Aim of the task — In your reply, repeat the full listing exactly and leave each picture out.

Exercise material —
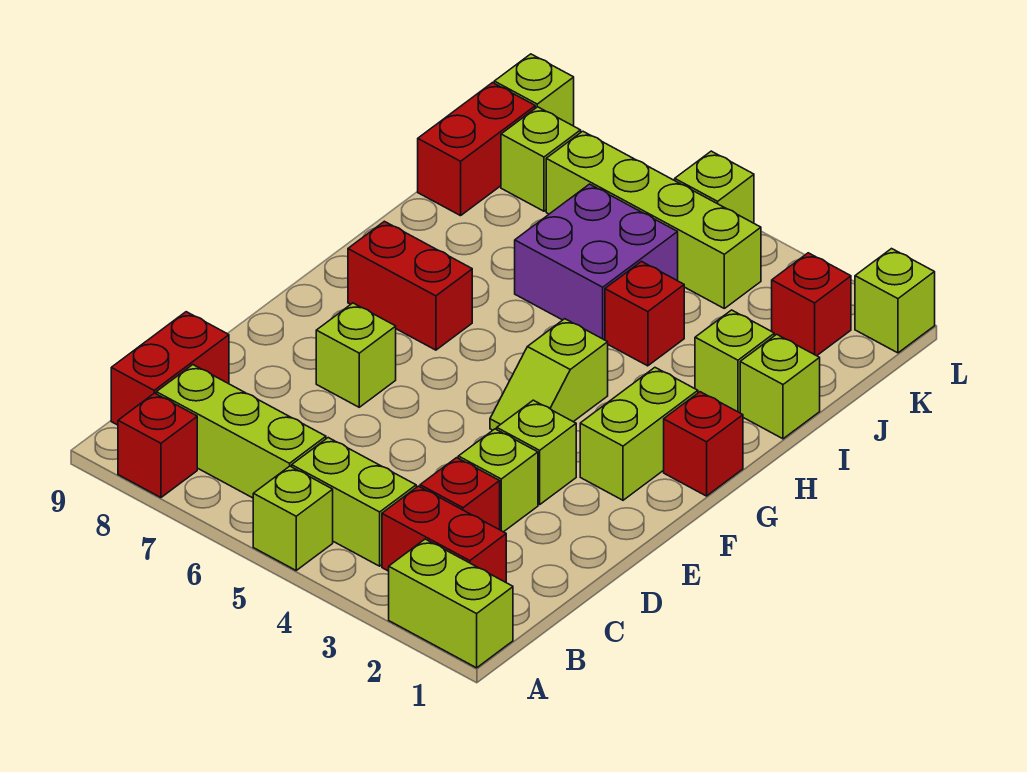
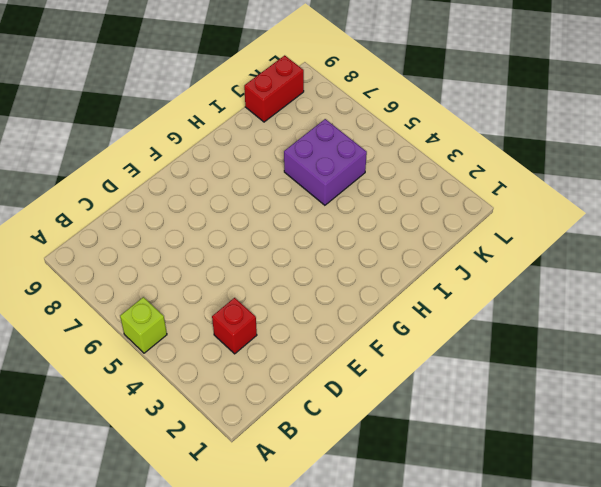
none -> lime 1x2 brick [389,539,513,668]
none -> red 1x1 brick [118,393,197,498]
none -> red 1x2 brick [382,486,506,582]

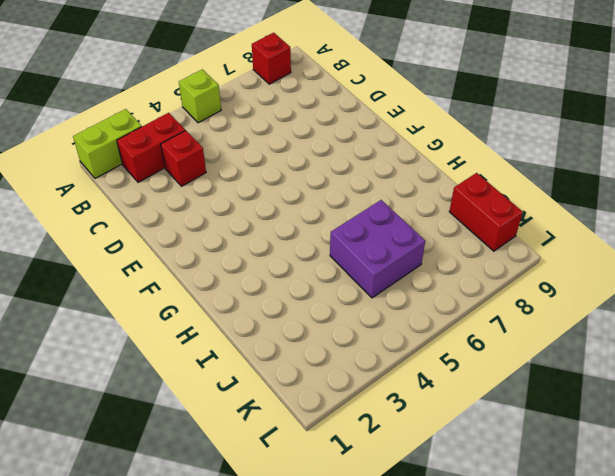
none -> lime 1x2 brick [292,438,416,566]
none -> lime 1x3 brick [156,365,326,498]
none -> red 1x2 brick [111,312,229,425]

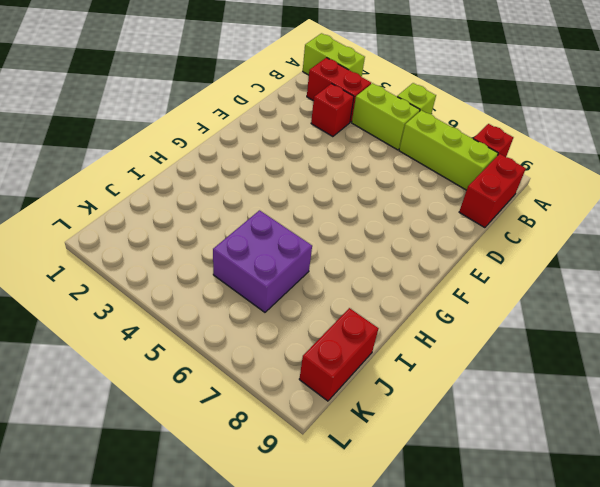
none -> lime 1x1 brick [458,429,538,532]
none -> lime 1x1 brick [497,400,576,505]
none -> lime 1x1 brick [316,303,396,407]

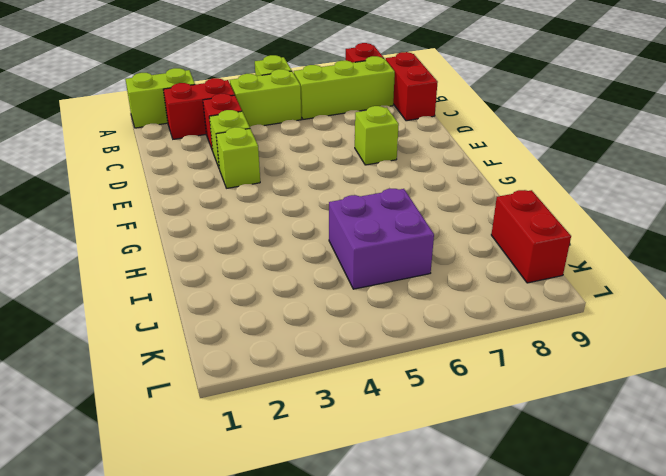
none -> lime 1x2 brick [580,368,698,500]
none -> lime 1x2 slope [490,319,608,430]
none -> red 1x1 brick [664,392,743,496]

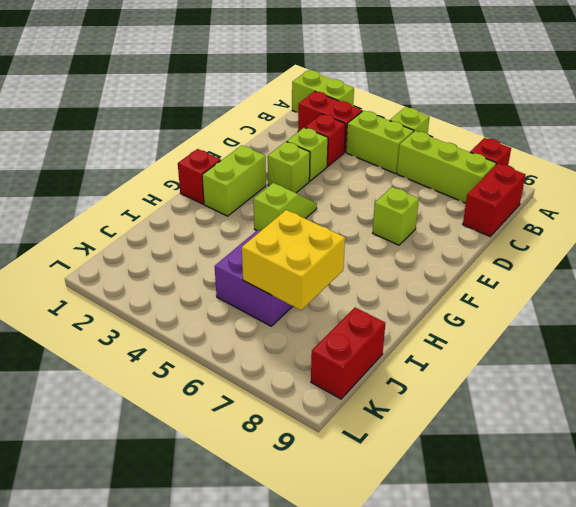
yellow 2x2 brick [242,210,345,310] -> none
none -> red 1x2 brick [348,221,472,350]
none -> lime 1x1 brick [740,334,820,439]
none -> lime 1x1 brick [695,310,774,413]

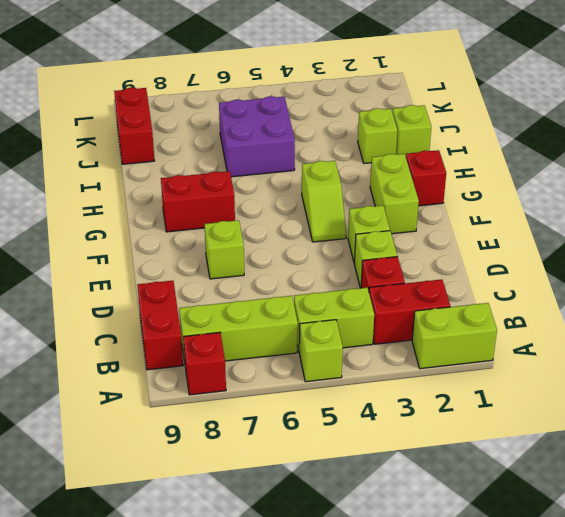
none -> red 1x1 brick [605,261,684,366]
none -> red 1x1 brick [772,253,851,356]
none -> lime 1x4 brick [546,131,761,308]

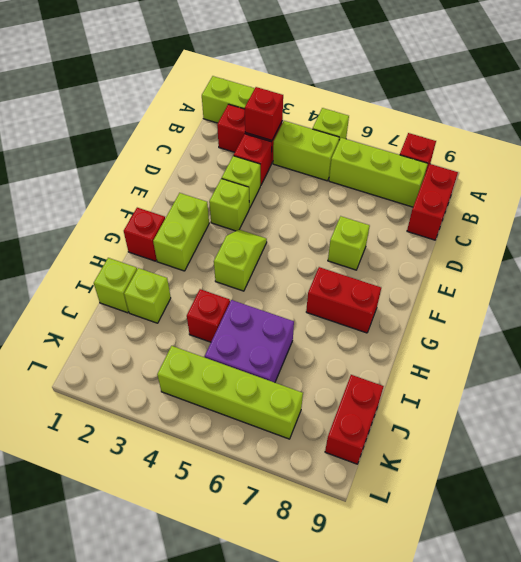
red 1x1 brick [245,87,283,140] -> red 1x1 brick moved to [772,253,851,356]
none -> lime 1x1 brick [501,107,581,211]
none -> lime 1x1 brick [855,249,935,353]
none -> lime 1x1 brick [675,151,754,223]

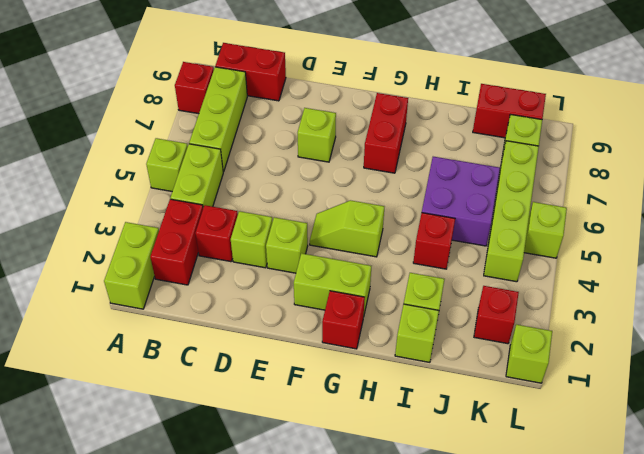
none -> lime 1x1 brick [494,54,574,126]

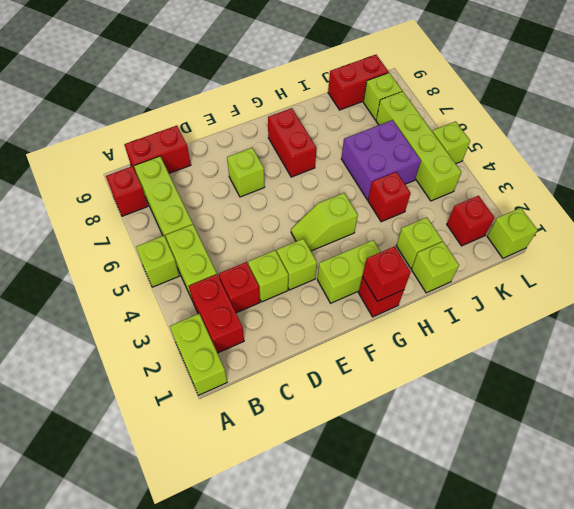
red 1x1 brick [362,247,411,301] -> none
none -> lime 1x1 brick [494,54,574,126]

Solved exercise —
none -> lime 1x2 brick [389,539,513,668]
none -> red 1x1 brick [118,393,197,498]
none -> red 1x2 brick [382,486,506,582]

none -> lime 1x2 brick [292,438,416,566]
none -> lime 1x3 brick [156,365,326,498]
none -> red 1x2 brick [111,312,229,425]

none -> lime 1x1 brick [458,429,538,532]
none -> lime 1x1 brick [497,400,576,505]
none -> lime 1x1 brick [316,303,396,407]

none -> lime 1x2 brick [580,368,698,500]
none -> lime 1x2 slope [490,319,608,430]
none -> red 1x1 brick [664,392,743,496]

yellow 2x2 brick [242,210,345,310] -> none
none -> red 1x2 brick [348,221,472,350]
none -> lime 1x1 brick [740,334,820,439]
none -> lime 1x1 brick [695,310,774,413]

none -> red 1x1 brick [605,261,684,366]
none -> red 1x1 brick [772,253,851,356]
none -> lime 1x4 brick [546,131,761,308]

red 1x1 brick [245,87,283,140] -> red 1x1 brick moved to [772,253,851,356]
none -> lime 1x1 brick [501,107,581,211]
none -> lime 1x1 brick [855,249,935,353]
none -> lime 1x1 brick [675,151,754,223]

none -> lime 1x1 brick [494,54,574,126]

red 1x1 brick [362,247,411,301] -> none
none -> lime 1x1 brick [494,54,574,126]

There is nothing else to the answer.